**Try it**. Could you return each line below without altering a word?

Data records below:

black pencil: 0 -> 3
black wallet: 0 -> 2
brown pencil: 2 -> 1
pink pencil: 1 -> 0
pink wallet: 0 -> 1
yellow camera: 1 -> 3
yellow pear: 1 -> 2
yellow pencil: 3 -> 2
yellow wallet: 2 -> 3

End of Data records.

**Finished exercise**.
black pencil: 0 -> 3
black wallet: 0 -> 2
brown pencil: 2 -> 1
pink pencil: 1 -> 0
pink wallet: 0 -> 1
yellow camera: 1 -> 3
yellow pear: 1 -> 2
yellow pencil: 3 -> 2
yellow wallet: 2 -> 3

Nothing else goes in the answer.